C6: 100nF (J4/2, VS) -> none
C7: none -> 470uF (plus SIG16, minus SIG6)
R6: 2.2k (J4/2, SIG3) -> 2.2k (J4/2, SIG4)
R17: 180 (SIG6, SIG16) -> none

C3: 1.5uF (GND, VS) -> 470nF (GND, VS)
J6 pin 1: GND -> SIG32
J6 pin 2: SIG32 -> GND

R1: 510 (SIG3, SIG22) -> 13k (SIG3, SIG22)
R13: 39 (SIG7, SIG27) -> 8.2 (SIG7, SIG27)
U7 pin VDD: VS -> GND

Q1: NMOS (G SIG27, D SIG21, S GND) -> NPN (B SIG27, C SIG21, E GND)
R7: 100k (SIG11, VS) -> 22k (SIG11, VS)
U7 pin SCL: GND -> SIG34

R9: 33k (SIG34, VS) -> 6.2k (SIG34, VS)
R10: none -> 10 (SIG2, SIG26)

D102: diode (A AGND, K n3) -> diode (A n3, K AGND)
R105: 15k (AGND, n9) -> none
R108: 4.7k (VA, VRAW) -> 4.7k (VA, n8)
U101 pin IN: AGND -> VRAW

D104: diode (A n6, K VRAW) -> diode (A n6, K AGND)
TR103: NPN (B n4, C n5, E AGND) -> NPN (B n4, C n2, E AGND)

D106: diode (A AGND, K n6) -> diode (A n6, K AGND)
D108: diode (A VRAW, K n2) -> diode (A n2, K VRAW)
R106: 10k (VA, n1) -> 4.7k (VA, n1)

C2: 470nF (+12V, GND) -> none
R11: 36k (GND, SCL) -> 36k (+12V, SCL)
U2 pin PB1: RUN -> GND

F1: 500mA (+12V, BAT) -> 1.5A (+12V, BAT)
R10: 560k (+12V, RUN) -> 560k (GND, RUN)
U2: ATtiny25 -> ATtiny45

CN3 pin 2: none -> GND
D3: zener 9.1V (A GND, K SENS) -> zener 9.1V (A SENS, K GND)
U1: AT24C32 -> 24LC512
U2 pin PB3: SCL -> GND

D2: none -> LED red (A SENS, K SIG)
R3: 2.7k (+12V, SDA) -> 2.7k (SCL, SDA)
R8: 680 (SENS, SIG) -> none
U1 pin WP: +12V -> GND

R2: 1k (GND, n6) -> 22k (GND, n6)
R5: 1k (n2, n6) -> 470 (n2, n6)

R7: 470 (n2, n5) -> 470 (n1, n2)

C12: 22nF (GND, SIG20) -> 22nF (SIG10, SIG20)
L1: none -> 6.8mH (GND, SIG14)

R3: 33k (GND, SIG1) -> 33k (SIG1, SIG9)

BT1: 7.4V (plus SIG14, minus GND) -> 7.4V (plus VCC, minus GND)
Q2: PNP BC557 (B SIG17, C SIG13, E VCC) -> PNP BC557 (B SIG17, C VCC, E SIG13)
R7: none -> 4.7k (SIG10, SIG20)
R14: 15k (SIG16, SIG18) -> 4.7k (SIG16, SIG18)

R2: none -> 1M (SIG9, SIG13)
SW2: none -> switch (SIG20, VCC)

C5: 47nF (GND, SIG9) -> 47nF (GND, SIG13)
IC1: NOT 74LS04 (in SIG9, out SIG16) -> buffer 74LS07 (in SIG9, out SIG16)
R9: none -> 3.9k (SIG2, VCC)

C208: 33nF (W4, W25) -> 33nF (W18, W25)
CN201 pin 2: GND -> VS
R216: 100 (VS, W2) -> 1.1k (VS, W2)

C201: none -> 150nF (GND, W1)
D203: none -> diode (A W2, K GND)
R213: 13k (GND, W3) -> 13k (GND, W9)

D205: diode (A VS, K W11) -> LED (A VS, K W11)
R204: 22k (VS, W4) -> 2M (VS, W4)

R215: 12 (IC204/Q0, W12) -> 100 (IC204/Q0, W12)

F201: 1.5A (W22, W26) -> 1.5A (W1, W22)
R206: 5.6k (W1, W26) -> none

Work task: All entries should be given again precisely as they appear above.

Task response:
C6: 100nF (J4/2, VS) -> none
C7: none -> 470uF (plus SIG16, minus SIG6)
R6: 2.2k (J4/2, SIG3) -> 2.2k (J4/2, SIG4)
R17: 180 (SIG6, SIG16) -> none

C3: 1.5uF (GND, VS) -> 470nF (GND, VS)
J6 pin 1: GND -> SIG32
J6 pin 2: SIG32 -> GND

R1: 510 (SIG3, SIG22) -> 13k (SIG3, SIG22)
R13: 39 (SIG7, SIG27) -> 8.2 (SIG7, SIG27)
U7 pin VDD: VS -> GND

Q1: NMOS (G SIG27, D SIG21, S GND) -> NPN (B SIG27, C SIG21, E GND)
R7: 100k (SIG11, VS) -> 22k (SIG11, VS)
U7 pin SCL: GND -> SIG34

R9: 33k (SIG34, VS) -> 6.2k (SIG34, VS)
R10: none -> 10 (SIG2, SIG26)

D102: diode (A AGND, K n3) -> diode (A n3, K AGND)
R105: 15k (AGND, n9) -> none
R108: 4.7k (VA, VRAW) -> 4.7k (VA, n8)
U101 pin IN: AGND -> VRAW

D104: diode (A n6, K VRAW) -> diode (A n6, K AGND)
TR103: NPN (B n4, C n5, E AGND) -> NPN (B n4, C n2, E AGND)

D106: diode (A AGND, K n6) -> diode (A n6, K AGND)
D108: diode (A VRAW, K n2) -> diode (A n2, K VRAW)
R106: 10k (VA, n1) -> 4.7k (VA, n1)

C2: 470nF (+12V, GND) -> none
R11: 36k (GND, SCL) -> 36k (+12V, SCL)
U2 pin PB1: RUN -> GND

F1: 500mA (+12V, BAT) -> 1.5A (+12V, BAT)
R10: 560k (+12V, RUN) -> 560k (GND, RUN)
U2: ATtiny25 -> ATtiny45

CN3 pin 2: none -> GND
D3: zener 9.1V (A GND, K SENS) -> zener 9.1V (A SENS, K GND)
U1: AT24C32 -> 24LC512
U2 pin PB3: SCL -> GND

D2: none -> LED red (A SENS, K SIG)
R3: 2.7k (+12V, SDA) -> 2.7k (SCL, SDA)
R8: 680 (SENS, SIG) -> none
U1 pin WP: +12V -> GND

R2: 1k (GND, n6) -> 22k (GND, n6)
R5: 1k (n2, n6) -> 470 (n2, n6)

R7: 470 (n2, n5) -> 470 (n1, n2)

C12: 22nF (GND, SIG20) -> 22nF (SIG10, SIG20)
L1: none -> 6.8mH (GND, SIG14)

R3: 33k (GND, SIG1) -> 33k (SIG1, SIG9)

BT1: 7.4V (plus SIG14, minus GND) -> 7.4V (plus VCC, minus GND)
Q2: PNP BC557 (B SIG17, C SIG13, E VCC) -> PNP BC557 (B SIG17, C VCC, E SIG13)
R7: none -> 4.7k (SIG10, SIG20)
R14: 15k (SIG16, SIG18) -> 4.7k (SIG16, SIG18)

R2: none -> 1M (SIG9, SIG13)
SW2: none -> switch (SIG20, VCC)

C5: 47nF (GND, SIG9) -> 47nF (GND, SIG13)
IC1: NOT 74LS04 (in SIG9, out SIG16) -> buffer 74LS07 (in SIG9, out SIG16)
R9: none -> 3.9k (SIG2, VCC)

C208: 33nF (W4, W25) -> 33nF (W18, W25)
CN201 pin 2: GND -> VS
R216: 100 (VS, W2) -> 1.1k (VS, W2)

C201: none -> 150nF (GND, W1)
D203: none -> diode (A W2, K GND)
R213: 13k (GND, W3) -> 13k (GND, W9)

D205: diode (A VS, K W11) -> LED (A VS, K W11)
R204: 22k (VS, W4) -> 2M (VS, W4)

R215: 12 (IC204/Q0, W12) -> 100 (IC204/Q0, W12)

F201: 1.5A (W22, W26) -> 1.5A (W1, W22)
R206: 5.6k (W1, W26) -> none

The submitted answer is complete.